◆ COLLECTED MATERIAL:
+===+

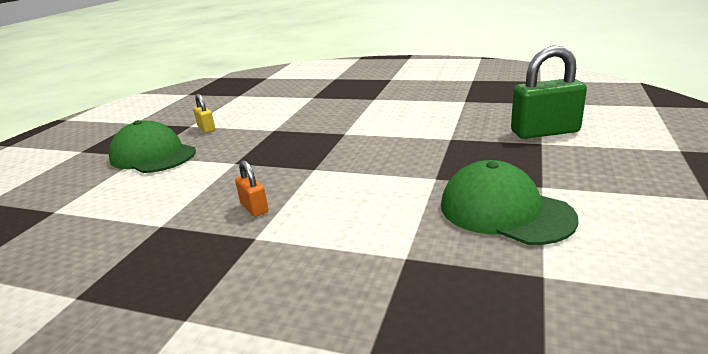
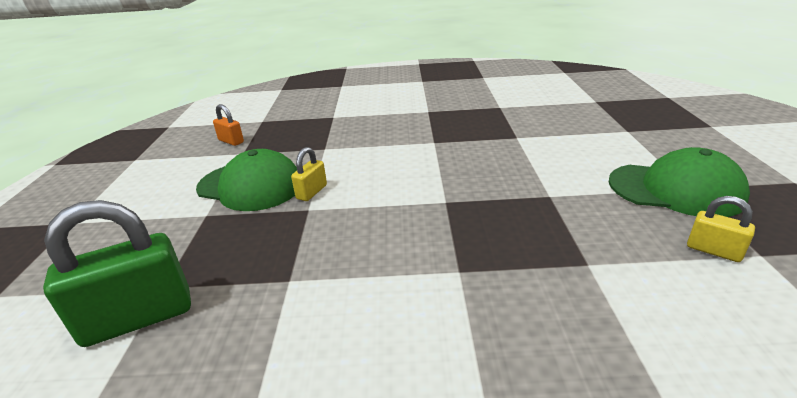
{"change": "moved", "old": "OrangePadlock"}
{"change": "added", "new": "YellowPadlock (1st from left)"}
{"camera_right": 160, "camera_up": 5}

+===+

◆ AIM OF THE EXERCISE: Give back all the material exactly, with no pictures.

◆ THE ANSWER:
{"change": "moved", "old": "OrangePadlock"}
{"change": "added", "new": "YellowPadlock (1st from left)"}
{"camera_right": 160, "camera_up": 5}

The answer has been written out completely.